Scene difference descriptions
<<<<
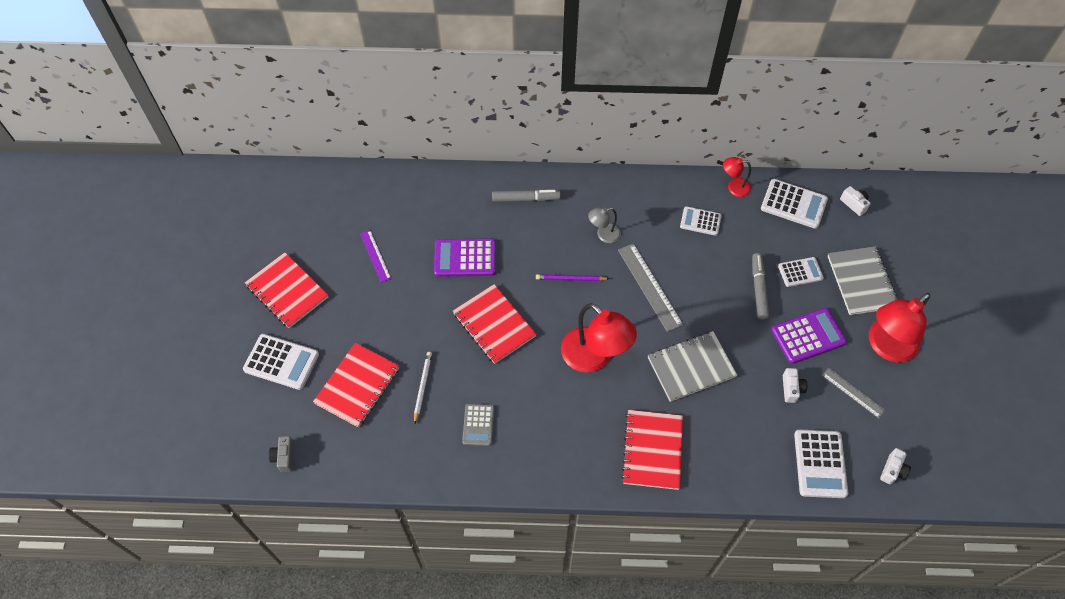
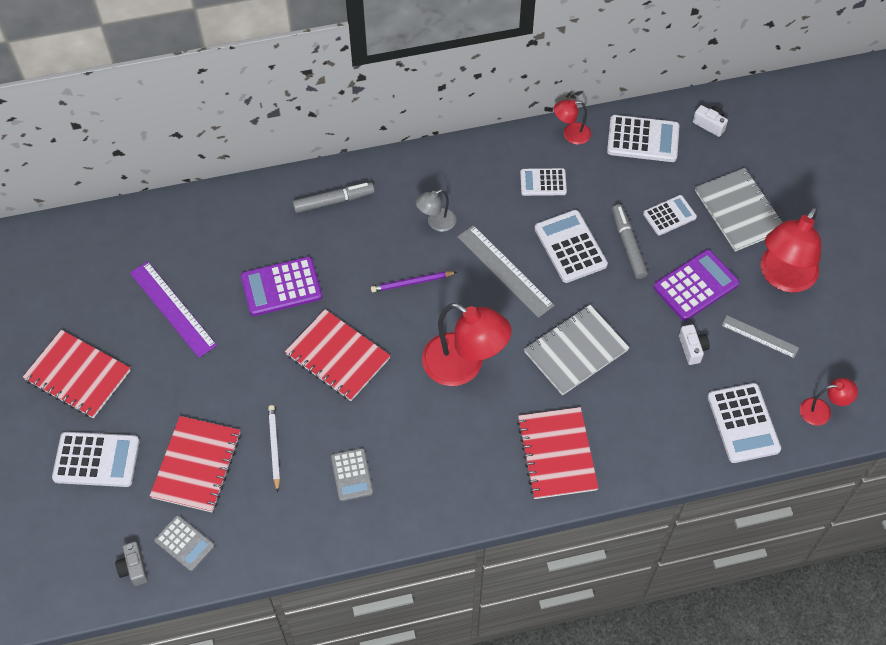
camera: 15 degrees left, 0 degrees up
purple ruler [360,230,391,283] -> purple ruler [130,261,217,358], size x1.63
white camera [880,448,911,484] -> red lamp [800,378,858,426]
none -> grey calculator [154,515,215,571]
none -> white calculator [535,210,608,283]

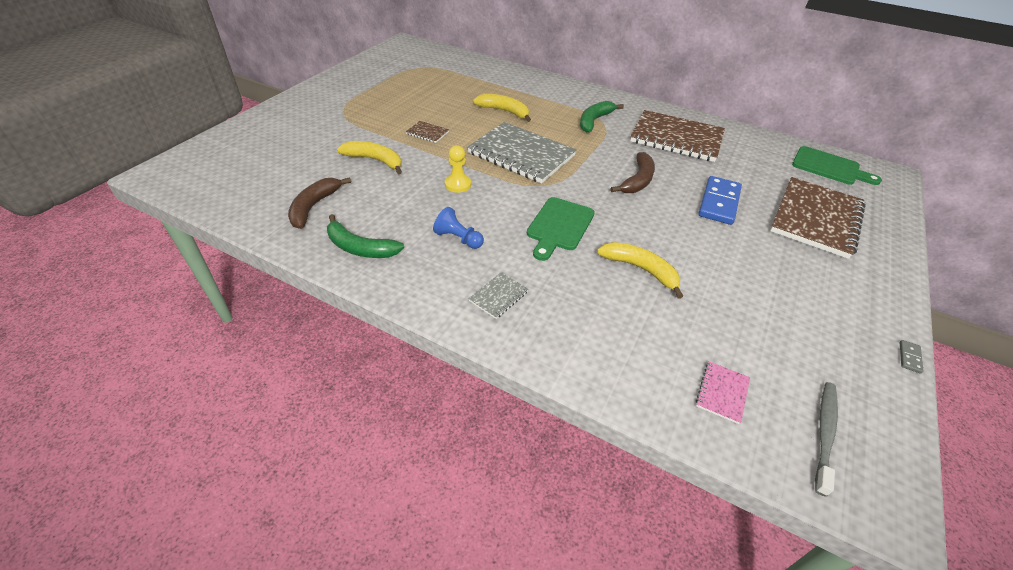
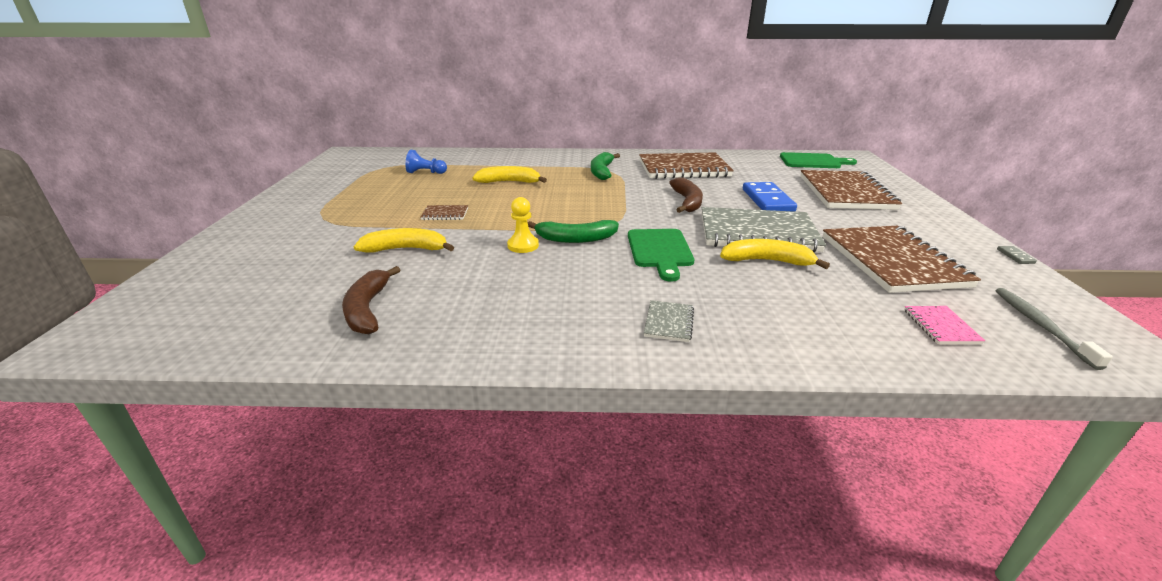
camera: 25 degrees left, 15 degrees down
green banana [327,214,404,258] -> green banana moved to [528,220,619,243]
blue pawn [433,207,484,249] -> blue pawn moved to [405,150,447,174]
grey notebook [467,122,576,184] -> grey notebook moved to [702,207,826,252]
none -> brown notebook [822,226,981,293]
>>>>
<<<<
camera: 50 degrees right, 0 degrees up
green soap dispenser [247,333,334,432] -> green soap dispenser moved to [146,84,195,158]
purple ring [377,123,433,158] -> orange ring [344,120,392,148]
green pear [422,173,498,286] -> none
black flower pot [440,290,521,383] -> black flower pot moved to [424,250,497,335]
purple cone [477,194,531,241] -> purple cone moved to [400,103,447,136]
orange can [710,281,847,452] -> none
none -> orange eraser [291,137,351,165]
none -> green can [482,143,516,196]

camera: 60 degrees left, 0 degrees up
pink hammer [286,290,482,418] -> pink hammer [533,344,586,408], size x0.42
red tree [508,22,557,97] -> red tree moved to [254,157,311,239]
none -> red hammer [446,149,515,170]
>>>>
## [TASK DIRECTIONS]
Copy down each line in the entries that has the word "degrees".

## [WRITTEN SOLUTION]
camera: 15 degrees left, 0 degrees up
camera: 25 degrees left, 15 degrees down
camera: 50 degrees right, 0 degrees up
camera: 60 degrees left, 0 degrees up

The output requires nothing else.